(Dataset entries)

* * *

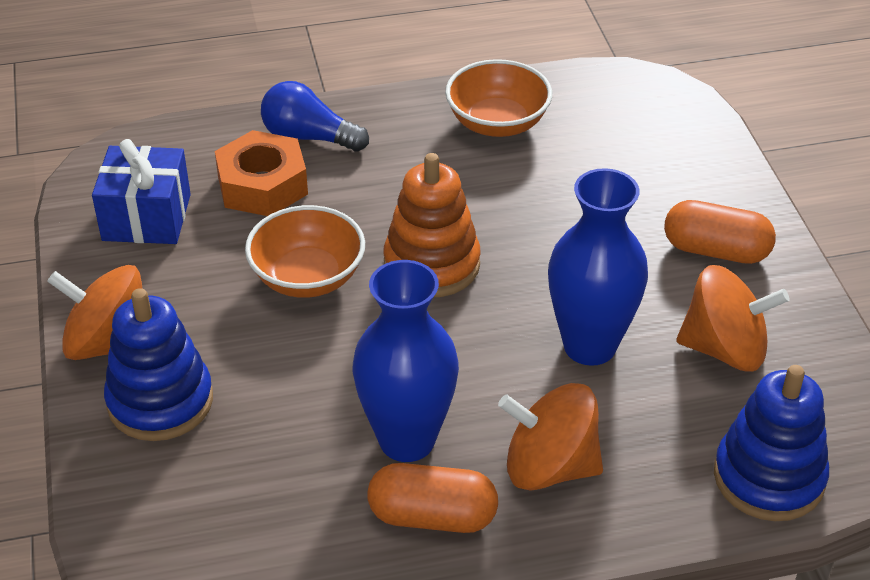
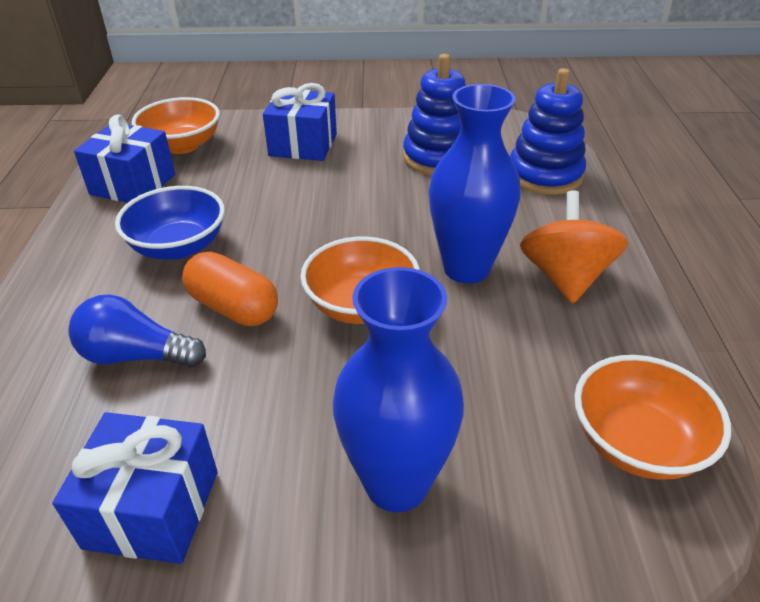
blue bowl: 0 -> 1
blue gift: 1 -> 3
orange bowl: 2 -> 3
orange capsule: 2 -> 1
orange nut: 1 -> 0
orange spinning top: 3 -> 1
orange stacking toy: 1 -> 0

* * *

- [TASK DESCRIPTION]: Once the pictures are set aside, give every line above again without alteration.

- [ANSWER SPACE]:
blue bowl: 0 -> 1
blue gift: 1 -> 3
orange bowl: 2 -> 3
orange capsule: 2 -> 1
orange nut: 1 -> 0
orange spinning top: 3 -> 1
orange stacking toy: 1 -> 0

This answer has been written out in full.